> [DATA SHOWN]
────────────────────

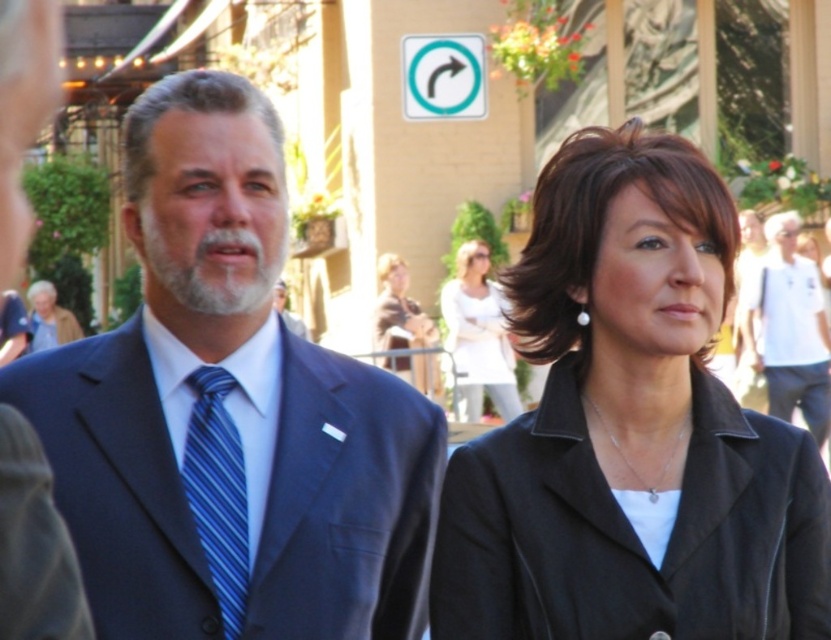
Question: Does matte black blazer at center have a larger size compared to light brown hair at lower left?

Choices:
 (A) no
 (B) yes

Answer: (A)

Question: Does black matte jacket at upper right have a smaller size compared to teal plastic arrow at upper center?

Choices:
 (A) yes
 (B) no

Answer: (B)

Question: Among these points, which one is farthest from the camera?

Choices:
 (A) 446,490
 (B) 768,353
 (C) 471,84

Answer: (C)

Question: Estimate the real-world distances between objects in this image. Which object is closer to the dark blue suit at center?

Choices:
 (A) blue striped tie at center
 (B) matte black blazer at center
 (C) black matte jacket at upper right

Answer: (C)

Question: Considering the real-world distances, which object is closest to the black matte jacket at upper right?

Choices:
 (A) white cotton blouse at center
 (B) teal plastic arrow at upper center
 (C) matte black blazer at center

Answer: (A)

Question: Does dark blue suit at center lie in front of light brown hair at lower left?

Choices:
 (A) yes
 (B) no

Answer: (A)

────────────────────

> [SET PROBLEM] Copy the entries word for word, starting with the line that contains "Question: Among these" and going on through the end of the entries.

> [FINAL RESULT]
Question: Among these points, which one is farthest from the camera?

Choices:
 (A) 446,490
 (B) 768,353
 (C) 471,84

Answer: (C)

Question: Estimate the real-world distances between objects in this image. Which object is closer to the dark blue suit at center?

Choices:
 (A) blue striped tie at center
 (B) matte black blazer at center
 (C) black matte jacket at upper right

Answer: (C)

Question: Considering the real-world distances, which object is closest to the black matte jacket at upper right?

Choices:
 (A) white cotton blouse at center
 (B) teal plastic arrow at upper center
 (C) matte black blazer at center

Answer: (A)

Question: Does dark blue suit at center lie in front of light brown hair at lower left?

Choices:
 (A) yes
 (B) no

Answer: (A)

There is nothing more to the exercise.